TASK » Reproduce precisely the lines of the listing below, starting with the line that contains "pink brick A2:A4" and stopping after the line that contains "grey plate F1 level 2 -> grey cone F1 level 2"; include nothing else.

DATASET EXCERPTS »

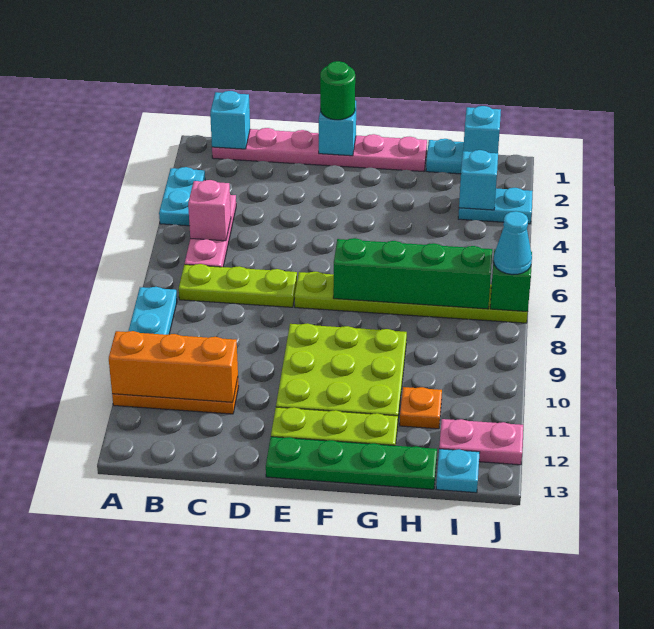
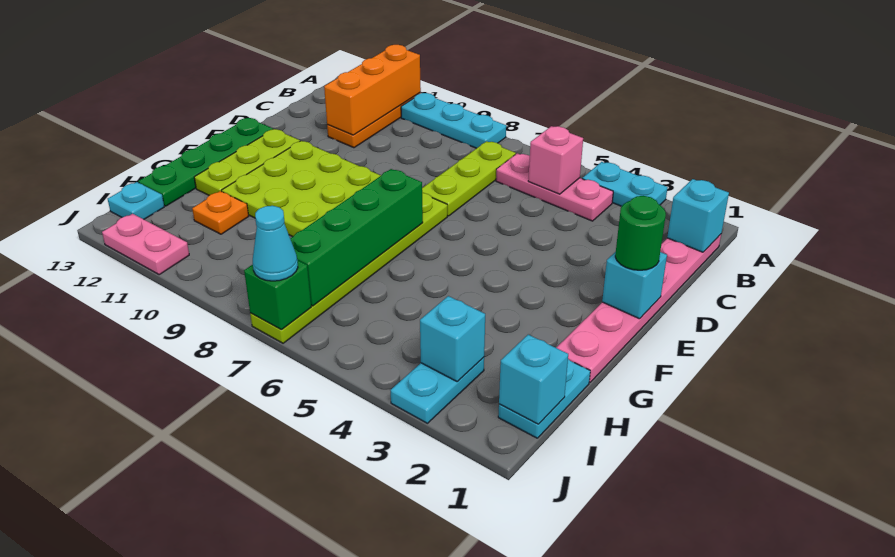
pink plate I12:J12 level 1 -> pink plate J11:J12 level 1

--

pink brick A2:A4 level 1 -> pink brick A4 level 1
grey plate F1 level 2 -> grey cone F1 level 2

TASK OUTPUT »
pink brick A2:A4 level 1 -> pink brick A4 level 1
grey plate F1 level 2 -> grey cone F1 level 2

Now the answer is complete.